[Items from a dataset]
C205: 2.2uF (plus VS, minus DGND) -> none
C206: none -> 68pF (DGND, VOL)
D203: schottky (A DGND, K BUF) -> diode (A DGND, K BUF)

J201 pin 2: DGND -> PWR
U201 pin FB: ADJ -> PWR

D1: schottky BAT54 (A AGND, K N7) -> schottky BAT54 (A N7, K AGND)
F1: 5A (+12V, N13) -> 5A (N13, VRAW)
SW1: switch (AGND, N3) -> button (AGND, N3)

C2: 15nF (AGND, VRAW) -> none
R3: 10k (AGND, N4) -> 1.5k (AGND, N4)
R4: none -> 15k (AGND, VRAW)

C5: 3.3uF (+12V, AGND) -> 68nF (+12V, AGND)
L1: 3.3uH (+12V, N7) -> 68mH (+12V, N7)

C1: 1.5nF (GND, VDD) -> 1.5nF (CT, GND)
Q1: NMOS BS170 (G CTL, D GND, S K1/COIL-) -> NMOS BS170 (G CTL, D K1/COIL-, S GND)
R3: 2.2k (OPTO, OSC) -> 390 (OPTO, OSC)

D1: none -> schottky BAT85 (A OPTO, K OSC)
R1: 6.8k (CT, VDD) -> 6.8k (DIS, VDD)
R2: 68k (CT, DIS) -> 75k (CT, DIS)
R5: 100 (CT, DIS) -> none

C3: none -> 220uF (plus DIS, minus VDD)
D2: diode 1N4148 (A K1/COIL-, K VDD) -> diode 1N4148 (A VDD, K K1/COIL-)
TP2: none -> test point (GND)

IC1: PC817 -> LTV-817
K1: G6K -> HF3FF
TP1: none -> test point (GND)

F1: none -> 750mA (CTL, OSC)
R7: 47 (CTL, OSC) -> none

■ To do
Keeping every word and mark as it is, print the entries above.

■ Answer to this problem
C205: 2.2uF (plus VS, minus DGND) -> none
C206: none -> 68pF (DGND, VOL)
D203: schottky (A DGND, K BUF) -> diode (A DGND, K BUF)

J201 pin 2: DGND -> PWR
U201 pin FB: ADJ -> PWR

D1: schottky BAT54 (A AGND, K N7) -> schottky BAT54 (A N7, K AGND)
F1: 5A (+12V, N13) -> 5A (N13, VRAW)
SW1: switch (AGND, N3) -> button (AGND, N3)

C2: 15nF (AGND, VRAW) -> none
R3: 10k (AGND, N4) -> 1.5k (AGND, N4)
R4: none -> 15k (AGND, VRAW)

C5: 3.3uF (+12V, AGND) -> 68nF (+12V, AGND)
L1: 3.3uH (+12V, N7) -> 68mH (+12V, N7)

C1: 1.5nF (GND, VDD) -> 1.5nF (CT, GND)
Q1: NMOS BS170 (G CTL, D GND, S K1/COIL-) -> NMOS BS170 (G CTL, D K1/COIL-, S GND)
R3: 2.2k (OPTO, OSC) -> 390 (OPTO, OSC)

D1: none -> schottky BAT85 (A OPTO, K OSC)
R1: 6.8k (CT, VDD) -> 6.8k (DIS, VDD)
R2: 68k (CT, DIS) -> 75k (CT, DIS)
R5: 100 (CT, DIS) -> none

C3: none -> 220uF (plus DIS, minus VDD)
D2: diode 1N4148 (A K1/COIL-, K VDD) -> diode 1N4148 (A VDD, K K1/COIL-)
TP2: none -> test point (GND)

IC1: PC817 -> LTV-817
K1: G6K -> HF3FF
TP1: none -> test point (GND)

F1: none -> 750mA (CTL, OSC)
R7: 47 (CTL, OSC) -> none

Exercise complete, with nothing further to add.